== INPUT ==
____________________

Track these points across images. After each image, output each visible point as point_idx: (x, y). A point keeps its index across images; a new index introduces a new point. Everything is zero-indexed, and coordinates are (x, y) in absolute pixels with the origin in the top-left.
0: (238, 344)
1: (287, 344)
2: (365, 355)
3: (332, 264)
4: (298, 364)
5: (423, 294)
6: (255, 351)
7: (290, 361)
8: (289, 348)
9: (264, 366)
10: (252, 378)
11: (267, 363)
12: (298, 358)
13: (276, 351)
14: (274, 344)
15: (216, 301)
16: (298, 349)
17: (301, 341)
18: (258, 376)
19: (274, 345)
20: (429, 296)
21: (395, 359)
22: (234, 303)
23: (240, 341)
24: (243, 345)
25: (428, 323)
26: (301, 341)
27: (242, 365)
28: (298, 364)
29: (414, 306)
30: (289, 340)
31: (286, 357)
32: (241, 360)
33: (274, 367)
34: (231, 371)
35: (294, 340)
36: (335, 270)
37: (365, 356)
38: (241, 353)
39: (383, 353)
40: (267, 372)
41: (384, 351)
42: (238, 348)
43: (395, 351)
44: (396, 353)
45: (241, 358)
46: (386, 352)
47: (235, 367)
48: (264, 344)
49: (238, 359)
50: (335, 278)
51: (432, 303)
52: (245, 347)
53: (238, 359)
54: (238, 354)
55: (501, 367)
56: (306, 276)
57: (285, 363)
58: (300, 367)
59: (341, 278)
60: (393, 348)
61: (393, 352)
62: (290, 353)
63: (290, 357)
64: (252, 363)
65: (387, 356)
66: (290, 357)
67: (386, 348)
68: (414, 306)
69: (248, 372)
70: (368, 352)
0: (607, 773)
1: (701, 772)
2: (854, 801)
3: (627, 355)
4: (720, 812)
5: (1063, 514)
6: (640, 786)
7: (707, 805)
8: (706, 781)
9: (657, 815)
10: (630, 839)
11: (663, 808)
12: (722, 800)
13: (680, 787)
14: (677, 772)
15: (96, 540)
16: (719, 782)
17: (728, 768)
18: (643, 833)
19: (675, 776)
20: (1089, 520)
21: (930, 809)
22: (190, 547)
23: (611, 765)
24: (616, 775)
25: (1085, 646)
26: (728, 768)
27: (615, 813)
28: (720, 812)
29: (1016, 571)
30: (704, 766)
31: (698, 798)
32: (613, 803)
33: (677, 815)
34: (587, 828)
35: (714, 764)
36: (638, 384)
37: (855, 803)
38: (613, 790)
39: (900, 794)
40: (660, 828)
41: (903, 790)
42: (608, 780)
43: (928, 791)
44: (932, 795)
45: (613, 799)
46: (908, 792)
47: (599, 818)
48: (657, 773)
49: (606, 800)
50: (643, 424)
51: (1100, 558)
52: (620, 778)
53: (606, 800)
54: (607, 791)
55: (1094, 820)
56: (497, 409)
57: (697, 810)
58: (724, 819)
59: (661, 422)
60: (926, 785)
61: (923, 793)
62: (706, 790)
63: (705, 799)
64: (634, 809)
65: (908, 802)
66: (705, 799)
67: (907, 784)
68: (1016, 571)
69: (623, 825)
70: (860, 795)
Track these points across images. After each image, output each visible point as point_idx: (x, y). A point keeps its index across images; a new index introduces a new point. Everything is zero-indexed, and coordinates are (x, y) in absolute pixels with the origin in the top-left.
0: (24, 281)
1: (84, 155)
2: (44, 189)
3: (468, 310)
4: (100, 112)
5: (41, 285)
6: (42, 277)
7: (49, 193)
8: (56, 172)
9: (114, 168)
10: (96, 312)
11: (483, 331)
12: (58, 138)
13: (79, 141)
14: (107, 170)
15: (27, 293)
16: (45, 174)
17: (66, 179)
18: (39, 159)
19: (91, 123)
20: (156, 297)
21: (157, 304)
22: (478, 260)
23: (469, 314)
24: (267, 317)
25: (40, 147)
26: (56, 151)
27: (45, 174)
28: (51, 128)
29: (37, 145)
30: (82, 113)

____________________

Copy the listing word for word, starting at its first line and stopping after the line that contains "1: (287, 344)".

== CORRECT RESPONSE ==
Track these points across images. After each image, output each visible point as point_idx: (x, y). A point keeps its index across images; a new index introduces a new point. Everything is zero-indexed, and coordinates are (x, y) in absolute pixels with the origin in the top-left.
0: (238, 344)
1: (287, 344)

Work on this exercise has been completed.